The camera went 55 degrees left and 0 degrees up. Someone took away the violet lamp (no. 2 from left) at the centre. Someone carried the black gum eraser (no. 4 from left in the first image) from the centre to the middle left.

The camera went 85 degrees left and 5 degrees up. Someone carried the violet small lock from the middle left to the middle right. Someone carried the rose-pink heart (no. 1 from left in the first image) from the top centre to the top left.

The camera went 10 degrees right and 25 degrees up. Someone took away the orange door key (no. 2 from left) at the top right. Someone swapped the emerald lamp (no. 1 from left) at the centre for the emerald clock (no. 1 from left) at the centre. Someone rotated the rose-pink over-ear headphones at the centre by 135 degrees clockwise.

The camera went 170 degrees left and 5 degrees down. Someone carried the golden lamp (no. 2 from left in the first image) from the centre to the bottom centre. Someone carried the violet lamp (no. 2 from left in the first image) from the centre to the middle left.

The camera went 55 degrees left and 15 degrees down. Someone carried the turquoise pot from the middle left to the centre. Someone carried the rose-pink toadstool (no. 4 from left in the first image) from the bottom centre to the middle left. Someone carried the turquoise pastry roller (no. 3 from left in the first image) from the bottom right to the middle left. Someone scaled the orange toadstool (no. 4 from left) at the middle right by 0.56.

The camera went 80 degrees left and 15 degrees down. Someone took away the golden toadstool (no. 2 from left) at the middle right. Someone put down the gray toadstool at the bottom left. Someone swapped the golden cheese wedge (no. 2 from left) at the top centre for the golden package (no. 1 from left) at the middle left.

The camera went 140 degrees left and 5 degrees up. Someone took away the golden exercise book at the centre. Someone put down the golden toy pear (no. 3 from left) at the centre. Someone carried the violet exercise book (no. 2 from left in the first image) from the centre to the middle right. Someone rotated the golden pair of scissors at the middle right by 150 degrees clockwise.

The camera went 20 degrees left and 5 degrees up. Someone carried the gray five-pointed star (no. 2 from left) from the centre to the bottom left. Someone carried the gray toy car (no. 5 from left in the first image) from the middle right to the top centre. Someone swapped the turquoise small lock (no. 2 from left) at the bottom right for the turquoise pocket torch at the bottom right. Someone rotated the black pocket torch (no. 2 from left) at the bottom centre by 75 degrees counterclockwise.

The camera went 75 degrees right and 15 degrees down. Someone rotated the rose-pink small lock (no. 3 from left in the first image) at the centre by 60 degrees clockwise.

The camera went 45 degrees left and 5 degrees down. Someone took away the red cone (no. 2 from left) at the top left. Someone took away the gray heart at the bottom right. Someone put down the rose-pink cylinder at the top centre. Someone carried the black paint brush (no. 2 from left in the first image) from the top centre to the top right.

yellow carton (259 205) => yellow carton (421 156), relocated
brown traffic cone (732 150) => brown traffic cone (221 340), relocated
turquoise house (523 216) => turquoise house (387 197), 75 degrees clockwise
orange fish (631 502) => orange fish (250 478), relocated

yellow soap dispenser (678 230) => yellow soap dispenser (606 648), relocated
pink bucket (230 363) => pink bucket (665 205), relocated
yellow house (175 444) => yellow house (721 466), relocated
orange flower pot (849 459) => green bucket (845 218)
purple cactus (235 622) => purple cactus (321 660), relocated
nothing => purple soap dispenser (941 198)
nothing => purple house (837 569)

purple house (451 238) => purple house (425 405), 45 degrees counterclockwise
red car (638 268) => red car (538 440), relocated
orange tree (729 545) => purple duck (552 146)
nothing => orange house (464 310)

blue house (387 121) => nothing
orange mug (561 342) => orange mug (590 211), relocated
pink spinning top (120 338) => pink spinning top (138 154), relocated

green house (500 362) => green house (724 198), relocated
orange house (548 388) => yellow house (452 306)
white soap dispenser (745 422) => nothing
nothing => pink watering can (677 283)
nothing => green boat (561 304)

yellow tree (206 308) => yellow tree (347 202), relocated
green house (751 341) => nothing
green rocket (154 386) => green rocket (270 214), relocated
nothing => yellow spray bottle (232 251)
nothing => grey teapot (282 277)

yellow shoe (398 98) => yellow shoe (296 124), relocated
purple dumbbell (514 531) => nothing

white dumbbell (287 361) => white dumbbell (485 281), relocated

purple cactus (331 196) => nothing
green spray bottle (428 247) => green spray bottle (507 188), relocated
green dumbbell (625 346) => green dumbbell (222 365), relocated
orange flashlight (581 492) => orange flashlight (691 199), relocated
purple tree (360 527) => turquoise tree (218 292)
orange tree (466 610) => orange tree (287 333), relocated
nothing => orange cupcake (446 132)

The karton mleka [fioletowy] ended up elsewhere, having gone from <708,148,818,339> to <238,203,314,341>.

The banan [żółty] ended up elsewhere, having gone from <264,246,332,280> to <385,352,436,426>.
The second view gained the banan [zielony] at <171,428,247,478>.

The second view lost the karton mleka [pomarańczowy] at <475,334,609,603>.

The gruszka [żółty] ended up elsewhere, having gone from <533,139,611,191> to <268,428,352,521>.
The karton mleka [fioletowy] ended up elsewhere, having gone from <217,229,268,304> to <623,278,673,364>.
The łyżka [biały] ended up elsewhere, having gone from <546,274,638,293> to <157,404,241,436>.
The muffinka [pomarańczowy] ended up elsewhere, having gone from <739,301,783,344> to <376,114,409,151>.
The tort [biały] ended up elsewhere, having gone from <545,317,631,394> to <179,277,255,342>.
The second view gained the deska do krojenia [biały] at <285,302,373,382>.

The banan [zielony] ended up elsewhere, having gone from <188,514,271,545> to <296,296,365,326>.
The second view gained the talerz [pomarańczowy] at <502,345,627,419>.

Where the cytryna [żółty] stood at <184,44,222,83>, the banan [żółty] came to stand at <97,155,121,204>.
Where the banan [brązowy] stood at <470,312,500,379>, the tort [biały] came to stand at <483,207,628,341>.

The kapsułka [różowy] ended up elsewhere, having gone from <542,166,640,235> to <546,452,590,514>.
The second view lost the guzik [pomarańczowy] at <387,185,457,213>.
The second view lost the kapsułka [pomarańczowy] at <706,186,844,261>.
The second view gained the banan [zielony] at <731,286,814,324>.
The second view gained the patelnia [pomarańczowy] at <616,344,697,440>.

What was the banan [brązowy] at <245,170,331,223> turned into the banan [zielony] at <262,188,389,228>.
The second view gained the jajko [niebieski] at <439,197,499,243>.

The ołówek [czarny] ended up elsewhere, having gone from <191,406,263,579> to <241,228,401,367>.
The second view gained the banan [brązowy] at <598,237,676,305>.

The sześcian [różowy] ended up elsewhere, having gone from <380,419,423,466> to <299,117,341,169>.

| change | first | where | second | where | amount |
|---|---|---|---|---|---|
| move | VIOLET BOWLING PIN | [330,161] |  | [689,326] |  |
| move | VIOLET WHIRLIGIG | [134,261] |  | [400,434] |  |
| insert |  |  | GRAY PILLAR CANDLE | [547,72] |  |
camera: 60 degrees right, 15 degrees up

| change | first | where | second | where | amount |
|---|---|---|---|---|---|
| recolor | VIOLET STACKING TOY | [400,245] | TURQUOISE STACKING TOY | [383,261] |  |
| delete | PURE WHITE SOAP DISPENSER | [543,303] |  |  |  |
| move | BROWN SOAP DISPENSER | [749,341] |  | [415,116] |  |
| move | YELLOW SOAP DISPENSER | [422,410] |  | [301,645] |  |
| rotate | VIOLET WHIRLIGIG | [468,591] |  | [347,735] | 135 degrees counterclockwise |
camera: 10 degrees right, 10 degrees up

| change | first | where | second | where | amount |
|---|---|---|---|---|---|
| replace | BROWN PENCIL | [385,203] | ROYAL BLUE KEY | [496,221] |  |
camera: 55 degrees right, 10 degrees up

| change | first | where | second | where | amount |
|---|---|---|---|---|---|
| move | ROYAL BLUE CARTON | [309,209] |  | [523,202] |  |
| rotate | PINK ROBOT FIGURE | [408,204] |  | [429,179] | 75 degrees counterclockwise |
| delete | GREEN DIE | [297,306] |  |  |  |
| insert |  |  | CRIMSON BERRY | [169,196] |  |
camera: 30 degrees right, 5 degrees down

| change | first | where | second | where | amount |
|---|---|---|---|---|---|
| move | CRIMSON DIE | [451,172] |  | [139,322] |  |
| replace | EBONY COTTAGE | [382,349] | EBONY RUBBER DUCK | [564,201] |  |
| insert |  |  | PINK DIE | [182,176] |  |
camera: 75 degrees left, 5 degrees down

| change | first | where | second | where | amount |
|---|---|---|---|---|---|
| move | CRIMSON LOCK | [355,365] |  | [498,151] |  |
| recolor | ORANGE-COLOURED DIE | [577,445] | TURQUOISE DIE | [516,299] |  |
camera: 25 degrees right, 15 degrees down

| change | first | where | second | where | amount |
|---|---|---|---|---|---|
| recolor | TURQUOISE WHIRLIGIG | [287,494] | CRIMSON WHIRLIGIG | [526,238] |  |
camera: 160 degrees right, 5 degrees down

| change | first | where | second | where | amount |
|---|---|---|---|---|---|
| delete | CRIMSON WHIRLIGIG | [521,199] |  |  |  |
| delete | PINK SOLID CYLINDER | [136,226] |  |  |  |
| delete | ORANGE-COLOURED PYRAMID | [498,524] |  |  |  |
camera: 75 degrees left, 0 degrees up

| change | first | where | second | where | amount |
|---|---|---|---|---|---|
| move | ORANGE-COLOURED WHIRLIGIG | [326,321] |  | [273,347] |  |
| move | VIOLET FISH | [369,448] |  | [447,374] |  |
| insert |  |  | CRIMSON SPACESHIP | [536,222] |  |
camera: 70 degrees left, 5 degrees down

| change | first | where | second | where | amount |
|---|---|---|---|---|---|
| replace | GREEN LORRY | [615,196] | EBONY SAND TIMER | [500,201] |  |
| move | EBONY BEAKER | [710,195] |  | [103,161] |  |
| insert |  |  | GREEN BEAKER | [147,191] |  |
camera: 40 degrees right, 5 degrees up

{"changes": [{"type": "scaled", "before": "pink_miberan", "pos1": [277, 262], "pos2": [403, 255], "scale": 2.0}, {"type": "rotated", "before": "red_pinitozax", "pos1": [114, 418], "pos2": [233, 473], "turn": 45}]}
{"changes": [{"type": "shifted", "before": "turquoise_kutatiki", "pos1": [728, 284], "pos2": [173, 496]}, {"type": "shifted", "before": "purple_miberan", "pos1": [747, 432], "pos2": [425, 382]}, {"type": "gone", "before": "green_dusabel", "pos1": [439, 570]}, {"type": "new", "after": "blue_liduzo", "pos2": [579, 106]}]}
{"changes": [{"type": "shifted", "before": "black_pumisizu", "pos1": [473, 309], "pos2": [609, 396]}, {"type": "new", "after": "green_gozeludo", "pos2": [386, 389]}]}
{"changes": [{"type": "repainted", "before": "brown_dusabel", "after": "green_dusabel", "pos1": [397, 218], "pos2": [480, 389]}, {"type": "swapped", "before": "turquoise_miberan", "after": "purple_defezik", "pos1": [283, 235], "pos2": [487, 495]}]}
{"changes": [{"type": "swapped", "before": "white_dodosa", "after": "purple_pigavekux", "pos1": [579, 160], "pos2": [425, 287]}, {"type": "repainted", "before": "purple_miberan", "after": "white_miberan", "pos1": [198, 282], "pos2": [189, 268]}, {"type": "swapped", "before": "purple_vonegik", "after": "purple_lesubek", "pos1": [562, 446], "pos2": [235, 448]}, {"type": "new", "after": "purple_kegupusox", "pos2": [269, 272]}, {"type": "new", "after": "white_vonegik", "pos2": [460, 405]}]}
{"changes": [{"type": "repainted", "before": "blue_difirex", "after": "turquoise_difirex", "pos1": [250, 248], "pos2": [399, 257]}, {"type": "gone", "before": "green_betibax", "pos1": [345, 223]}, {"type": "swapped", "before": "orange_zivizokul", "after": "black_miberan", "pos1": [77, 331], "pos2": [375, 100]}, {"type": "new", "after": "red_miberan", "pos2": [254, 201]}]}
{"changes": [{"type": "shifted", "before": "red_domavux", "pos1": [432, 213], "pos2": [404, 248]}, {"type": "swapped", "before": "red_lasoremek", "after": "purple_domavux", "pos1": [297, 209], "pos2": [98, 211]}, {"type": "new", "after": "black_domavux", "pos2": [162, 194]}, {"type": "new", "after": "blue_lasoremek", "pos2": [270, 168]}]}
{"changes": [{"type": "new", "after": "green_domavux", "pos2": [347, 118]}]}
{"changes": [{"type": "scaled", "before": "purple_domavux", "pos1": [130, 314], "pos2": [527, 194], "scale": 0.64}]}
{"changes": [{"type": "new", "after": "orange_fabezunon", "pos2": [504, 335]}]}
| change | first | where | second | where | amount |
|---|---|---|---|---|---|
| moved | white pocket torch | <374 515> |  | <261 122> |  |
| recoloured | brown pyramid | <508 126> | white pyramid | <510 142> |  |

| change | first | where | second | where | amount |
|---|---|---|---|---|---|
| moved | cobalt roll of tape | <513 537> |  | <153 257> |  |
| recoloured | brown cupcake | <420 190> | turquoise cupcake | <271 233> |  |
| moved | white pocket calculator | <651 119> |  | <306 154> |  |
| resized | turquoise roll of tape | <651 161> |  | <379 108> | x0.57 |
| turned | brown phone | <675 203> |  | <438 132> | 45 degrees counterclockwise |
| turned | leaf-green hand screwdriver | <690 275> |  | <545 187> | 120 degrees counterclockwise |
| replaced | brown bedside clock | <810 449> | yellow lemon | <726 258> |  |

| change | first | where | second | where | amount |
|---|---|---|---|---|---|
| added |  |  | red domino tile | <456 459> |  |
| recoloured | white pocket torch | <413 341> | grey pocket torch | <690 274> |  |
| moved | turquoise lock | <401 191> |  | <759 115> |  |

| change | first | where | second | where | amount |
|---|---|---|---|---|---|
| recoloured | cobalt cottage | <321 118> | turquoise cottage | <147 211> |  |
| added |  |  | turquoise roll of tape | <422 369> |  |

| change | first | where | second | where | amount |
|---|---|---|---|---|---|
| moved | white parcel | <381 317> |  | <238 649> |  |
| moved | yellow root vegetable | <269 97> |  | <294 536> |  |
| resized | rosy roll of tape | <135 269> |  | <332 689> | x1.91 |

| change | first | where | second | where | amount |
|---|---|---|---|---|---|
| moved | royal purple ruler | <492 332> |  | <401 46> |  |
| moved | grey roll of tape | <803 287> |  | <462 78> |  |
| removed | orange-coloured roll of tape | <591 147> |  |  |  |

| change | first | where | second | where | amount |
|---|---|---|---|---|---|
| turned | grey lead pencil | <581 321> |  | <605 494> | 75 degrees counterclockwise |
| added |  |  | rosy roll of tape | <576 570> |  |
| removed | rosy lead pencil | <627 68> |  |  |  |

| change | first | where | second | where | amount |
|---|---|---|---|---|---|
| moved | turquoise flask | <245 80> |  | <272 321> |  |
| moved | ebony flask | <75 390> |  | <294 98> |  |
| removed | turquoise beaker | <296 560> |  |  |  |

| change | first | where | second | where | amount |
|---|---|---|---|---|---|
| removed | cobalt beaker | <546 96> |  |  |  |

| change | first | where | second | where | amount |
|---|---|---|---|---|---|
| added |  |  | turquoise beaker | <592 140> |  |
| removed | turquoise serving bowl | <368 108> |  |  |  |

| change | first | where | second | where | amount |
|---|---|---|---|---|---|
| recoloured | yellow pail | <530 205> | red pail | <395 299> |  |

# # # # # # #

• _DIRECTIONS_:
Starting at the line above that holds "VIOLET BOWLING PIN" and ending at the line that holds "GRAY PILLAR CANDLE", transcribe each line exactly and include no other lines.

• _RESULT BELOW_:
| move | VIOLET BOWLING PIN | [330,161] |  | [689,326] |  |
| move | VIOLET WHIRLIGIG | [134,261] |  | [400,434] |  |
| insert |  |  | GRAY PILLAR CANDLE | [547,72] |  |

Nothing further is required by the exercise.